:: DATA RECORDS ::
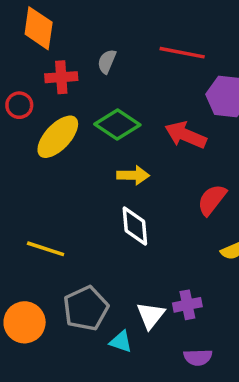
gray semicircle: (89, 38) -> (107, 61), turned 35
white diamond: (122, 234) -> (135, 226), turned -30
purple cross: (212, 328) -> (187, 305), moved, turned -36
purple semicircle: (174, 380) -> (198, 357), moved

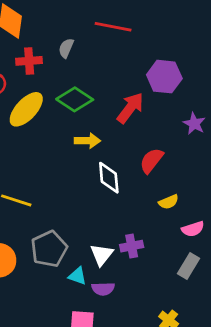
red line: (182, 53) -> (113, 27), moved
red arrow: (186, 135) -> (130, 108), turned 104
white diamond: (135, 226) -> (109, 178), moved
purple semicircle: (198, 357) -> (103, 289), moved

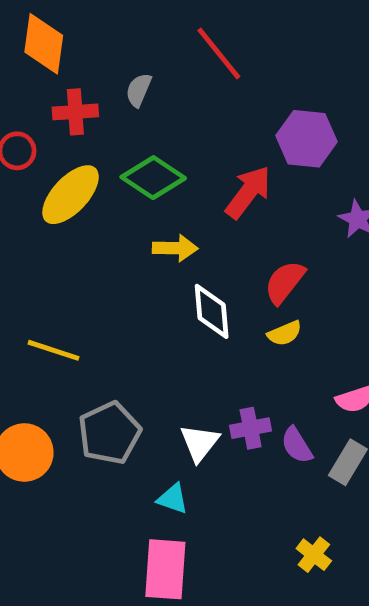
red line: (113, 27) -> (219, 54), turned 40
yellow semicircle: (169, 202) -> (285, 333), moved
cyan triangle: (77, 276) -> (173, 499), moved
purple semicircle: (103, 289) -> (297, 445), moved, turned 60

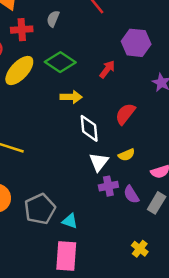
red arrow: (248, 192) -> (107, 69), size x0.7
yellow semicircle: (285, 333) -> (126, 155), moved
gray pentagon: (109, 433) -> (40, 209), moved
white triangle: (199, 443) -> (99, 162), moved

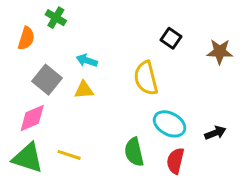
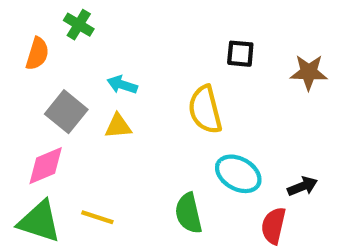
black square: (171, 38) -> (240, 54), turned -30
red semicircle: (175, 161) -> (273, 226), moved

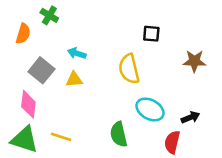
brown star: (309, 72) -> (194, 61), moved
pink diamond: (46, 166) -> (28, 104), turned -60

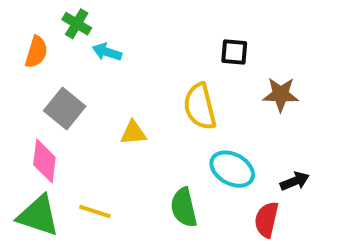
cyan arrow: (77, 53) -> (107, 52), moved
brown star: (194, 61) -> (281, 94), moved
yellow triangle: (74, 79) -> (133, 133), moved

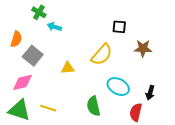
orange semicircle: (36, 52) -> (16, 39), moved
yellow semicircle: (200, 106) -> (102, 55), turned -125
pink diamond: (44, 161) -> (22, 82), turned 70
black arrow: (295, 181) -> (150, 93), turned 128

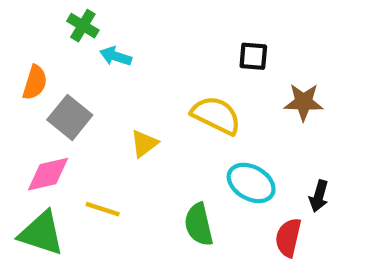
yellow semicircle: (102, 55) -> (216, 115), turned -105
yellow triangle: (68, 68) -> (144, 144), turned -32
yellow line: (48, 108) -> (103, 209), moved

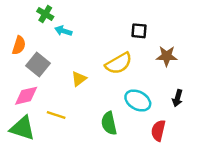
yellow semicircle: (216, 115) -> (119, 63), turned 124
black arrow: (319, 196) -> (177, 98), moved

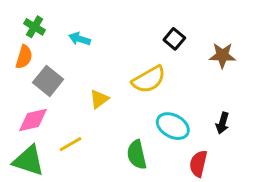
green cross: (45, 14) -> (34, 27), moved
black square: (139, 31) -> (174, 39), turned 35
brown star: (167, 56) -> (222, 55), moved
yellow line: (56, 115) -> (71, 144), turned -48

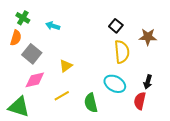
yellow semicircle: (149, 79) -> (122, 52), moved, turned -65
pink diamond: (33, 120) -> (35, 80), moved
yellow line: (71, 144) -> (62, 96), moved
red semicircle: (198, 164) -> (140, 101), moved

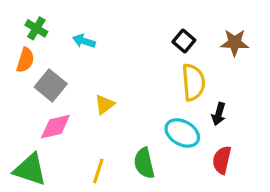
brown star: (148, 37) -> (235, 43), moved
black arrow: (148, 82) -> (219, 114), moved
yellow line: (62, 96) -> (98, 171), moved, turned -42

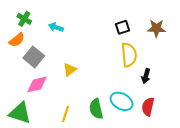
black square: (184, 41) -> (123, 27), turned 32
orange semicircle: (25, 60) -> (17, 40), turned 35
cyan ellipse: (182, 133) -> (122, 101), moved

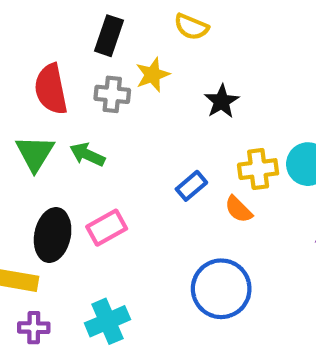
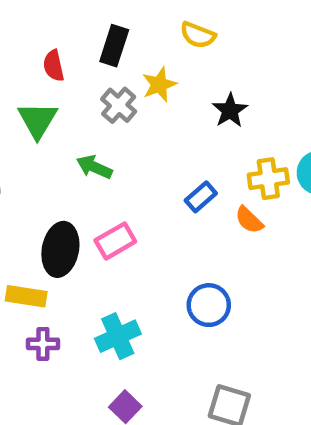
red semicircle: (51, 89) -> (54, 66), moved, size x0.6
gray cross: (112, 94) -> (119, 105), turned 36
green triangle: (35, 153) -> (38, 120), moved
blue circle: (221, 289) -> (209, 305), moved, size x0.7

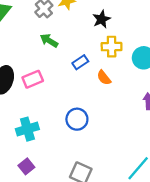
green arrow: (94, 167) -> (49, 41), moved
yellow cross: (268, 179) -> (112, 47), moved

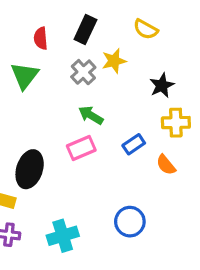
pink rectangle: (33, 79) -> (81, 148), moved

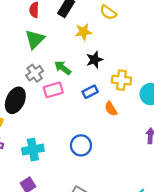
gray cross: (83, 72) -> (35, 73), moved
green triangle: (25, 76) -> (35, 39), moved
black star: (162, 85) -> (94, 60), moved

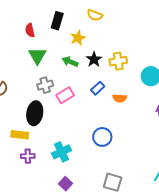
green arrow: (63, 68) -> (70, 62), moved
gray cross: (35, 73) -> (45, 85), turned 35
yellow cross: (121, 80) -> (118, 61), moved
orange semicircle: (111, 109) -> (120, 98), turned -40

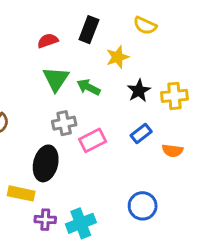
red semicircle: (30, 30) -> (48, 41), turned 80
green arrow: (70, 62) -> (89, 87), moved
purple cross: (28, 156) -> (45, 220), moved

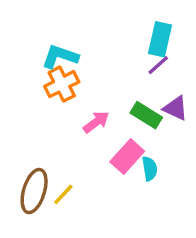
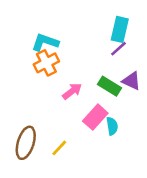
yellow line: (63, 194) -> (59, 148), moved

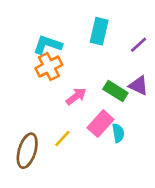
cyan rectangle: (120, 29) -> (99, 31), moved
purple line: (119, 49) -> (139, 45), moved
yellow line: (59, 148) -> (62, 138), moved

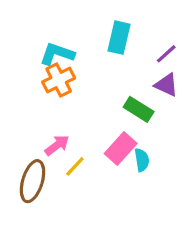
purple triangle: (139, 86) -> (166, 85), moved
pink arrow: (76, 96) -> (57, 145), moved

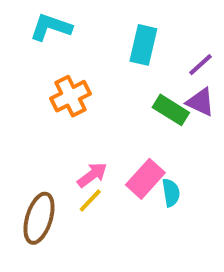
cyan L-shape: (57, 54) -> (51, 27), moved
green rectangle: (139, 109) -> (171, 110), moved
pink arrow: (57, 145) -> (92, 175), moved

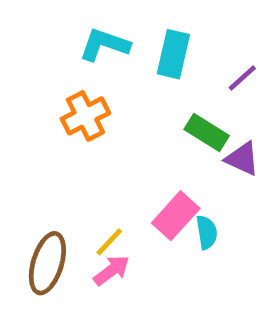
cyan L-shape: (51, 27) -> (104, 45), moved
purple triangle: (200, 102) -> (242, 159), moved
pink arrow: (92, 175) -> (112, 270), moved

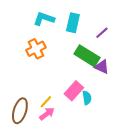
green rectangle: (207, 133) -> (87, 56), size x1.4

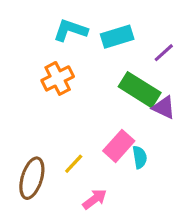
cyan rectangle: (73, 23) -> (117, 37), turned 60
pink arrow: (47, 114) -> (95, 199), moved

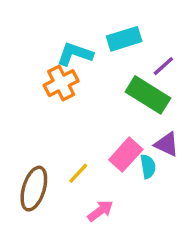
cyan L-shape: (70, 30) -> (75, 54), moved
purple line: (164, 53) -> (163, 66), moved
purple triangle: (164, 107) -> (167, 144), moved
:::
> EXERCISE OBJECTIVE
Omitting the images, transcribe every record exactly.

> TASK RESULT
gray semicircle: (89, 38) -> (107, 61), turned 35
white diamond: (122, 234) -> (135, 226), turned -30
purple cross: (212, 328) -> (187, 305), moved, turned -36
purple semicircle: (174, 380) -> (198, 357), moved

red line: (182, 53) -> (113, 27), moved
red arrow: (186, 135) -> (130, 108), turned 104
white diamond: (135, 226) -> (109, 178), moved
purple semicircle: (198, 357) -> (103, 289), moved

red line: (113, 27) -> (219, 54), turned 40
yellow semicircle: (169, 202) -> (285, 333), moved
cyan triangle: (77, 276) -> (173, 499), moved
purple semicircle: (103, 289) -> (297, 445), moved, turned 60

red arrow: (248, 192) -> (107, 69), size x0.7
yellow semicircle: (285, 333) -> (126, 155), moved
gray pentagon: (109, 433) -> (40, 209), moved
white triangle: (199, 443) -> (99, 162), moved

black square: (171, 38) -> (240, 54), turned -30
red semicircle: (175, 161) -> (273, 226), moved

brown star: (309, 72) -> (194, 61), moved
pink diamond: (46, 166) -> (28, 104), turned -60

cyan arrow: (77, 53) -> (107, 52), moved
brown star: (194, 61) -> (281, 94), moved
yellow triangle: (74, 79) -> (133, 133), moved

orange semicircle: (36, 52) -> (16, 39), moved
yellow semicircle: (200, 106) -> (102, 55), turned -125
pink diamond: (44, 161) -> (22, 82), turned 70
black arrow: (295, 181) -> (150, 93), turned 128

yellow semicircle: (102, 55) -> (216, 115), turned -105
yellow triangle: (68, 68) -> (144, 144), turned -32
yellow line: (48, 108) -> (103, 209), moved

yellow semicircle: (216, 115) -> (119, 63), turned 124
black arrow: (319, 196) -> (177, 98), moved

green cross: (45, 14) -> (34, 27), moved
black square: (139, 31) -> (174, 39), turned 35
brown star: (167, 56) -> (222, 55), moved
yellow line: (56, 115) -> (71, 144), turned -48

yellow semicircle: (149, 79) -> (122, 52), moved, turned -65
pink diamond: (33, 120) -> (35, 80), moved
yellow line: (71, 144) -> (62, 96), moved
red semicircle: (198, 164) -> (140, 101), moved

brown star: (148, 37) -> (235, 43), moved
black arrow: (148, 82) -> (219, 114), moved
yellow line: (62, 96) -> (98, 171), moved, turned -42

black square: (184, 41) -> (123, 27), turned 32
orange semicircle: (25, 60) -> (17, 40), turned 35
cyan ellipse: (182, 133) -> (122, 101), moved

red semicircle: (51, 89) -> (54, 66), moved, size x0.6
gray cross: (112, 94) -> (119, 105), turned 36
green triangle: (35, 153) -> (38, 120), moved
blue circle: (221, 289) -> (209, 305), moved, size x0.7

green arrow: (94, 167) -> (49, 41), moved
yellow cross: (268, 179) -> (112, 47), moved

pink rectangle: (33, 79) -> (81, 148), moved

gray cross: (83, 72) -> (35, 73), moved
green triangle: (25, 76) -> (35, 39), moved
black star: (162, 85) -> (94, 60), moved

green arrow: (63, 68) -> (70, 62), moved
gray cross: (35, 73) -> (45, 85), turned 35
yellow cross: (121, 80) -> (118, 61), moved
orange semicircle: (111, 109) -> (120, 98), turned -40

red semicircle: (30, 30) -> (48, 41), turned 80
green arrow: (70, 62) -> (89, 87), moved
purple cross: (28, 156) -> (45, 220), moved

yellow line: (63, 194) -> (59, 148), moved

cyan rectangle: (120, 29) -> (99, 31), moved
purple line: (119, 49) -> (139, 45), moved
yellow line: (59, 148) -> (62, 138), moved

purple triangle: (139, 86) -> (166, 85), moved
pink arrow: (76, 96) -> (57, 145), moved

cyan L-shape: (57, 54) -> (51, 27), moved
green rectangle: (139, 109) -> (171, 110), moved
pink arrow: (57, 145) -> (92, 175), moved

cyan L-shape: (51, 27) -> (104, 45), moved
purple triangle: (200, 102) -> (242, 159), moved
pink arrow: (92, 175) -> (112, 270), moved

green rectangle: (207, 133) -> (87, 56), size x1.4

cyan rectangle: (73, 23) -> (117, 37), turned 60
pink arrow: (47, 114) -> (95, 199), moved

cyan L-shape: (70, 30) -> (75, 54), moved
purple line: (164, 53) -> (163, 66), moved
purple triangle: (164, 107) -> (167, 144), moved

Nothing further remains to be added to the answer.